*** SUPPLIED RECORDS ***

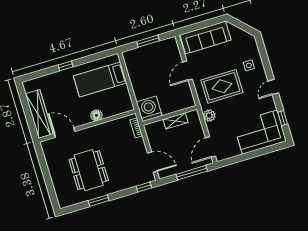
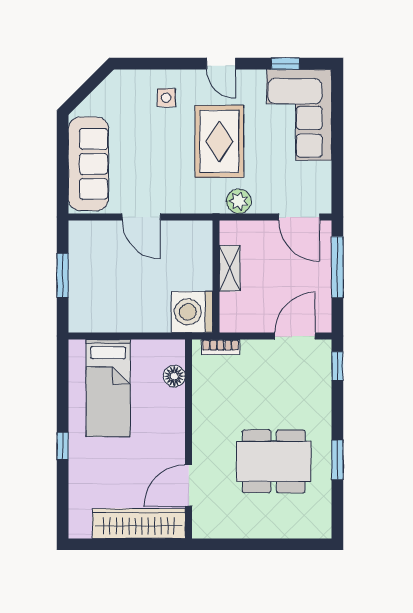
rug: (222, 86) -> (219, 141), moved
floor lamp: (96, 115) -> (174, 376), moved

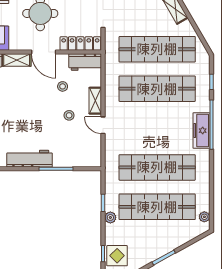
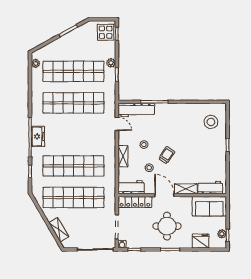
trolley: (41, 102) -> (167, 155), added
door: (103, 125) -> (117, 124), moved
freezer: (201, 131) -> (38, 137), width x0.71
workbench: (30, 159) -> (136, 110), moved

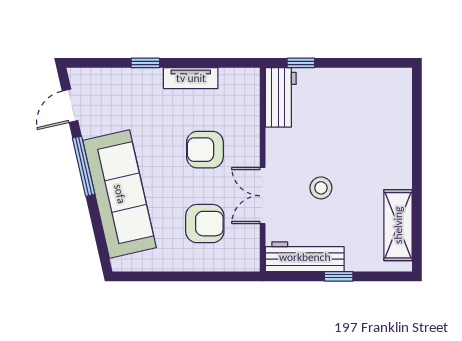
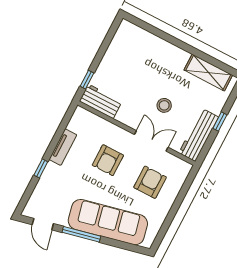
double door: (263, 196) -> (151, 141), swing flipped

*** End of SUPPLIED RECORDS ***
*** SUPPLIED RECORDS ***

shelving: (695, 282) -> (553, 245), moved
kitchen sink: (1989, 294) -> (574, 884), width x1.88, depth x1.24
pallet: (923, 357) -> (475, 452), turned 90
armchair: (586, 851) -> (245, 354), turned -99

*** End of SUPPLIED RECORDS ***

## TASK BRIEF
Working from the entries above, please transcribe only the lines from the line with "freezer: (201, 131) -> (38, 137), width x0.71" through the line with "double door: (263, 196)", exactly, with both end lines and without pictures.

## WORKED SOLUTION
freezer: (201, 131) -> (38, 137), width x0.71
workbench: (30, 159) -> (136, 110), moved

double door: (263, 196) -> (151, 141), swing flipped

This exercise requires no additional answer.